_Task statement_:
Copy out every record that follows, word for word.

_Exercise input_:
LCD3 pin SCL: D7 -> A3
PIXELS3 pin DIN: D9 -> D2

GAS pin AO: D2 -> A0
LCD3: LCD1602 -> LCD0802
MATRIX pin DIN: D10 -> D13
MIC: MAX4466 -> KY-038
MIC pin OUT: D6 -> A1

_Answer area_:
LCD3 pin SCL: D7 -> A3
PIXELS3 pin DIN: D9 -> D2

GAS pin AO: D2 -> A0
LCD3: LCD1602 -> LCD0802
MATRIX pin DIN: D10 -> D13
MIC: MAX4466 -> KY-038
MIC pin OUT: D6 -> A1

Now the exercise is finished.